§ **Task directions**: Locate each line below that includes "purple" and reproduce it.

§ **Material for this task**:
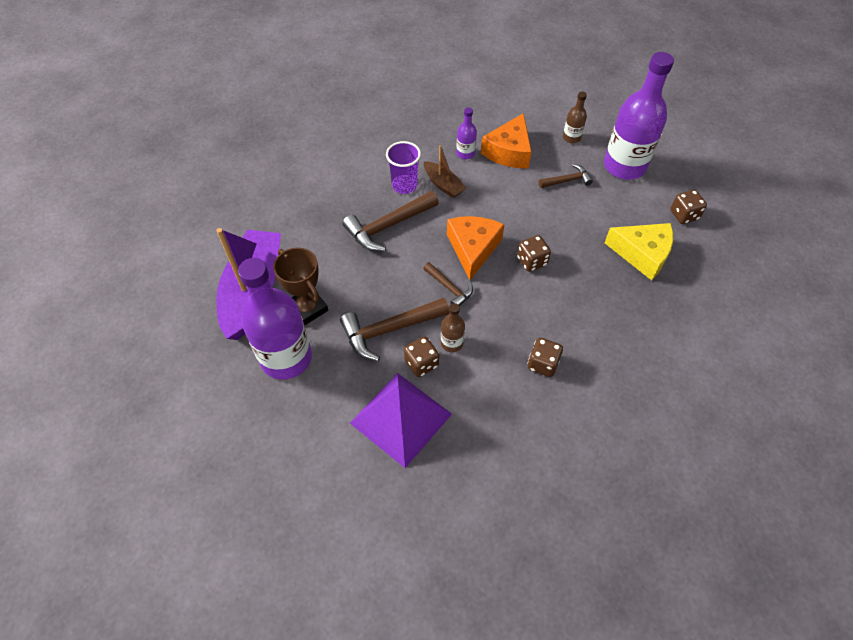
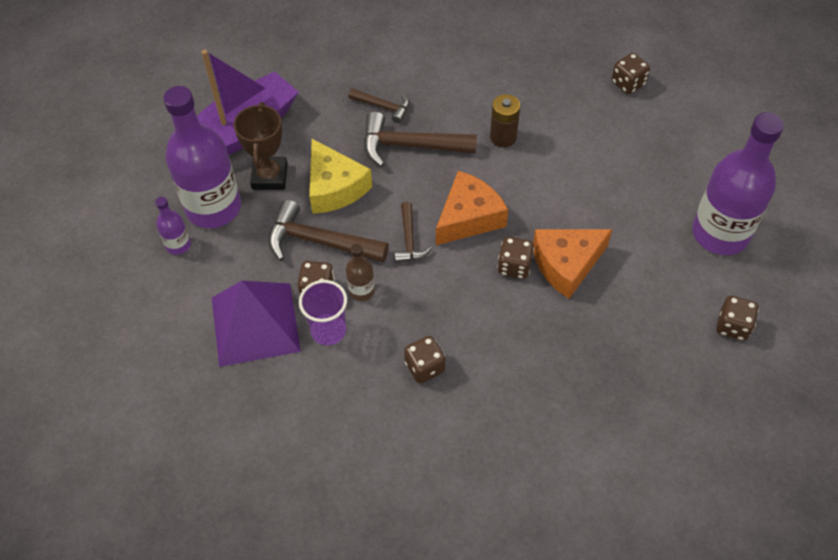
camera: 40 degrees right, 0 degrees up
(404, 185) = (464, 115): purple cup -> purple cup (328, 331)
(443, 185) = (503, 137): brown boat -> brown battery
(465, 153) = (557, 118): purple bottle -> purple bottle (178, 245)
(486, 108) = (628, 83): none -> brown dice
(509, 151) = (606, 143): orange cheese -> orange cheese (566, 264)
(567, 180) = (638, 210): brown hammer -> brown hammer (383, 107)
(571, 138) = (691, 168): brown bottle -> none
(642, 254) = (638, 335): yellow cheese -> yellow cheese (334, 187)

§ **Solution below**:
(404, 185) = (464, 115): purple cup -> purple cup (328, 331)
(465, 153) = (557, 118): purple bottle -> purple bottle (178, 245)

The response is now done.